## DATA SHOWN

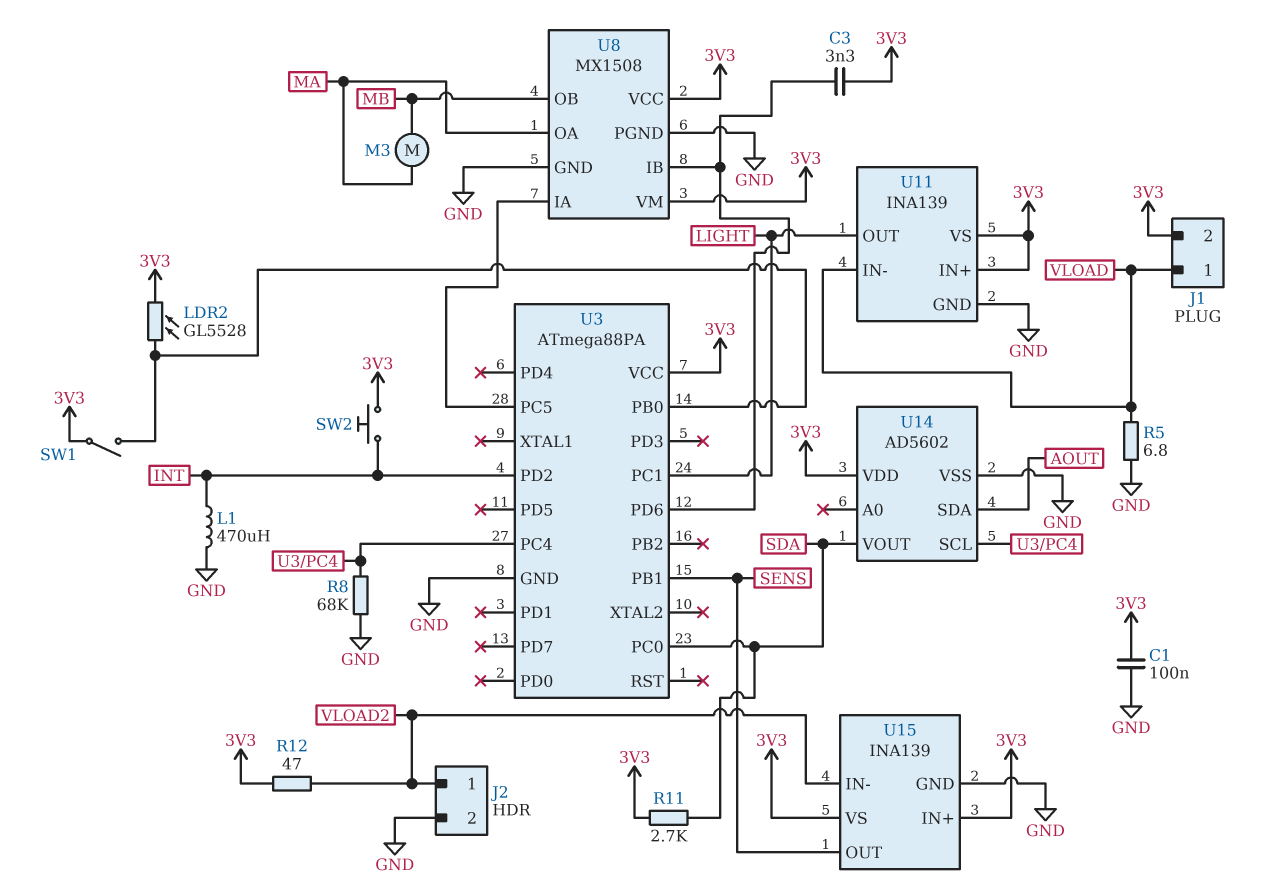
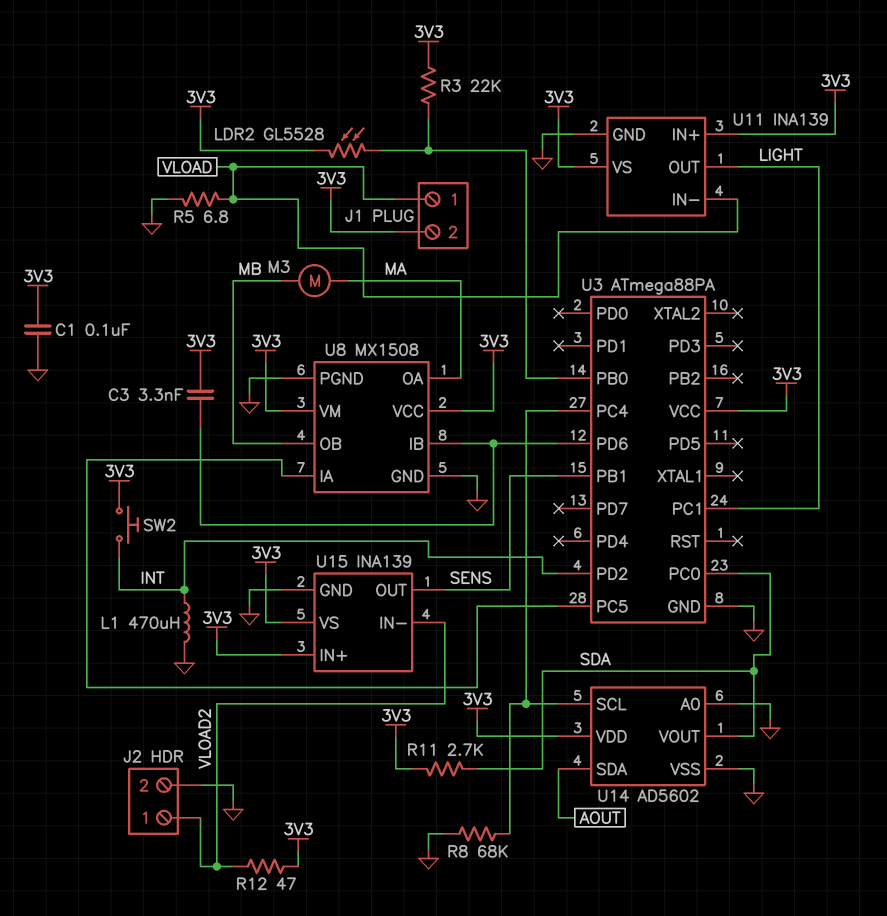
R3: none -> 22k (3V3, U3/PB0)
SW1: switch (3V3, U3/PB0) -> none
U14 pin A0: none -> GND

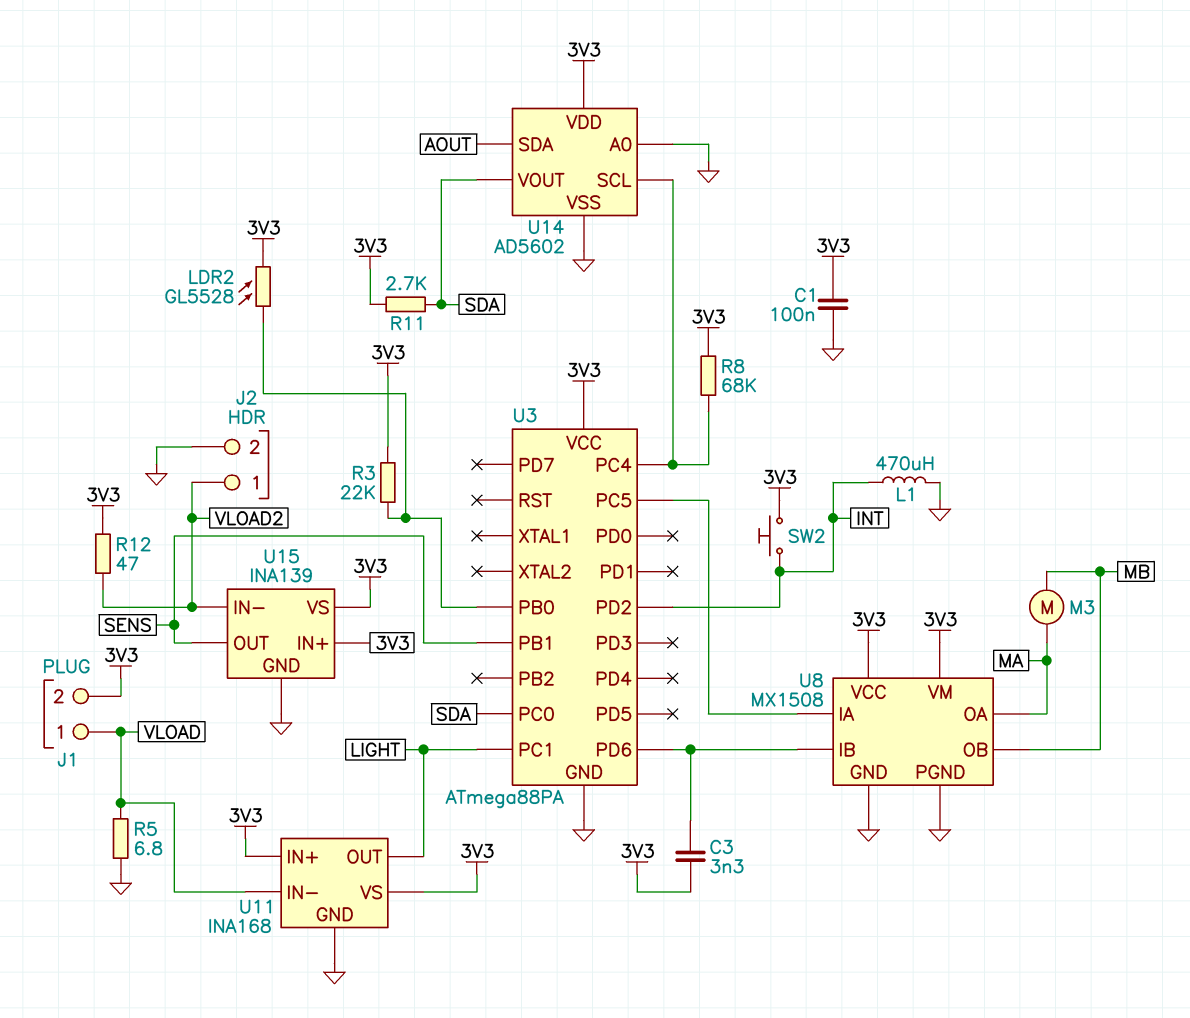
R8: 68k (GND, U3/PC4) -> 68k (3V3, U3/PC4)
U11: INA139 -> INA168

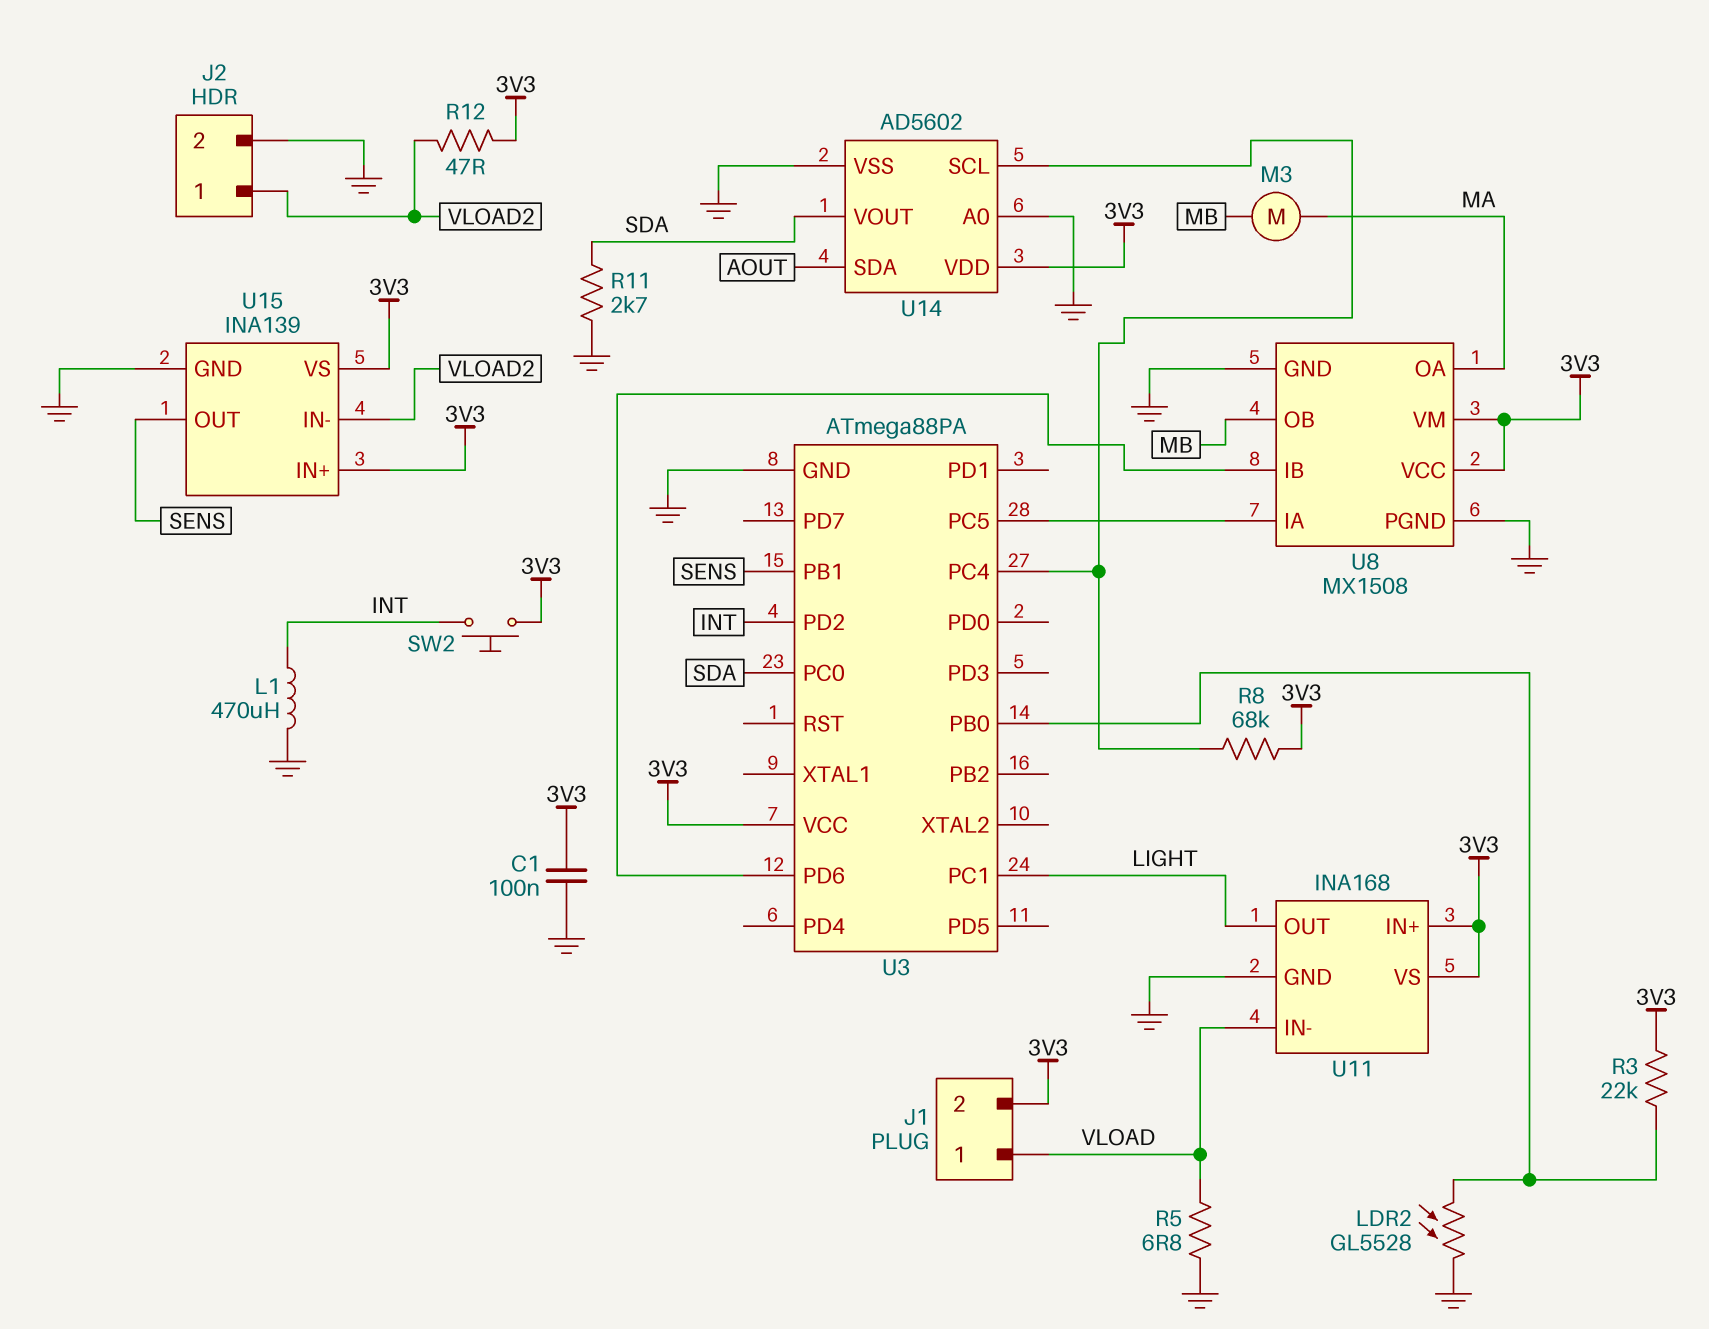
C3: 3.3nF (3V3, U3/PD6) -> none
LDR2: GL5528 (3V3, U3/PB0) -> GL5528 (GND, U3/PB0)
R11: 2.7k (3V3, SDA) -> 2.7k (GND, SDA)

## REQUIRED ACTION
Could you quote, exactly as they appear, the line containing "C3: 3.3nF (3V3, U3/PD6) -> none" and every line after it to the end of the records above?

## WORKED SOLUTION
C3: 3.3nF (3V3, U3/PD6) -> none
LDR2: GL5528 (3V3, U3/PB0) -> GL5528 (GND, U3/PB0)
R11: 2.7k (3V3, SDA) -> 2.7k (GND, SDA)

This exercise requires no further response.